PROBLEM STATEMENT: Return the whole listing below unchanged, keeping every line as it stands.

DATA EXCERPTS:
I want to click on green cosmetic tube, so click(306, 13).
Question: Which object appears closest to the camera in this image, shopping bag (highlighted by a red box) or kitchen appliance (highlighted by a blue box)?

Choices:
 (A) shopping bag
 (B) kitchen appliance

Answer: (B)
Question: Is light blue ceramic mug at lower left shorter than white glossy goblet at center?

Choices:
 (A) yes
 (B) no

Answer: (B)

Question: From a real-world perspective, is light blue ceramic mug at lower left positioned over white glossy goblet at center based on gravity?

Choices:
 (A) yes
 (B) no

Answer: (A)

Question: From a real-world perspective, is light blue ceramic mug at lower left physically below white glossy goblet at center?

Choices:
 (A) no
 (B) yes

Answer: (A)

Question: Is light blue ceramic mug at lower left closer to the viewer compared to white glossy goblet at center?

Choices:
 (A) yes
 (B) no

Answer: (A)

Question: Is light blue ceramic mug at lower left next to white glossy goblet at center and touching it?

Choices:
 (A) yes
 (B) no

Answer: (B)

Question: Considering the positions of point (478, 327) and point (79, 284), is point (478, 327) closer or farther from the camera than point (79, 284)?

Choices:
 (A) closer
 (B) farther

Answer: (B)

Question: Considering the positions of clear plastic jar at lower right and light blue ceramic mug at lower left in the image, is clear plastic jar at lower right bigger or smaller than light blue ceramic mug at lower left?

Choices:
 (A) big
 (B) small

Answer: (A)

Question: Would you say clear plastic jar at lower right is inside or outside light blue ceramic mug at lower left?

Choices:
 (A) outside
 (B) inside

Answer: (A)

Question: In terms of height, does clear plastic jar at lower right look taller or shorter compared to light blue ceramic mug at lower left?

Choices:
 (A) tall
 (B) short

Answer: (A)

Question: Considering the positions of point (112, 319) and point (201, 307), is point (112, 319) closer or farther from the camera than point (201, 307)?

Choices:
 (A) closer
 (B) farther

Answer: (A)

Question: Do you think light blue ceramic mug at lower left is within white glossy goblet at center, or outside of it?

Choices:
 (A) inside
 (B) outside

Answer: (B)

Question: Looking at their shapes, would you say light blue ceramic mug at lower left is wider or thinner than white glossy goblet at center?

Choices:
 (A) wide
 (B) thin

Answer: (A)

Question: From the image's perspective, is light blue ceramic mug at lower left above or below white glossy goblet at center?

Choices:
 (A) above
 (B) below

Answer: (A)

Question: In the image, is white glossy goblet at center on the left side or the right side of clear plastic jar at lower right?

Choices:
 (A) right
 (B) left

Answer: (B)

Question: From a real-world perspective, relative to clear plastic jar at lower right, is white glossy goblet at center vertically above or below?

RESPONSE:
I want to click on green cosmetic tube, so click(306, 13).
Question: Which object appears closest to the camera in this image, shopping bag (highlighted by a red box) or kitchen appliance (highlighted by a blue box)?

Choices:
 (A) shopping bag
 (B) kitchen appliance

Answer: (B)
Question: Is light blue ceramic mug at lower left shorter than white glossy goblet at center?

Choices:
 (A) yes
 (B) no

Answer: (B)

Question: From a real-world perspective, is light blue ceramic mug at lower left positioned over white glossy goblet at center based on gravity?

Choices:
 (A) yes
 (B) no

Answer: (A)

Question: From a real-world perspective, is light blue ceramic mug at lower left physically below white glossy goblet at center?

Choices:
 (A) no
 (B) yes

Answer: (A)

Question: Is light blue ceramic mug at lower left closer to the viewer compared to white glossy goblet at center?

Choices:
 (A) yes
 (B) no

Answer: (A)

Question: Is light blue ceramic mug at lower left next to white glossy goblet at center and touching it?

Choices:
 (A) yes
 (B) no

Answer: (B)

Question: Considering the positions of point (478, 327) and point (79, 284), is point (478, 327) closer or farther from the camera than point (79, 284)?

Choices:
 (A) closer
 (B) farther

Answer: (B)

Question: Considering the positions of clear plastic jar at lower right and light blue ceramic mug at lower left in the image, is clear plastic jar at lower right bigger or smaller than light blue ceramic mug at lower left?

Choices:
 (A) big
 (B) small

Answer: (A)

Question: Would you say clear plastic jar at lower right is inside or outside light blue ceramic mug at lower left?

Choices:
 (A) outside
 (B) inside

Answer: (A)

Question: In terms of height, does clear plastic jar at lower right look taller or shorter compared to light blue ceramic mug at lower left?

Choices:
 (A) tall
 (B) short

Answer: (A)

Question: Considering the positions of point (112, 319) and point (201, 307), is point (112, 319) closer or farther from the camera than point (201, 307)?

Choices:
 (A) closer
 (B) farther

Answer: (A)

Question: Do you think light blue ceramic mug at lower left is within white glossy goblet at center, or outside of it?

Choices:
 (A) inside
 (B) outside

Answer: (B)

Question: Looking at their shapes, would you say light blue ceramic mug at lower left is wider or thinner than white glossy goblet at center?

Choices:
 (A) wide
 (B) thin

Answer: (A)

Question: From the image's perspective, is light blue ceramic mug at lower left above or below white glossy goblet at center?

Choices:
 (A) above
 (B) below

Answer: (A)

Question: In the image, is white glossy goblet at center on the left side or the right side of clear plastic jar at lower right?

Choices:
 (A) right
 (B) left

Answer: (B)

Question: From a real-world perspective, relative to clear plastic jar at lower right, is white glossy goblet at center vertically above or below?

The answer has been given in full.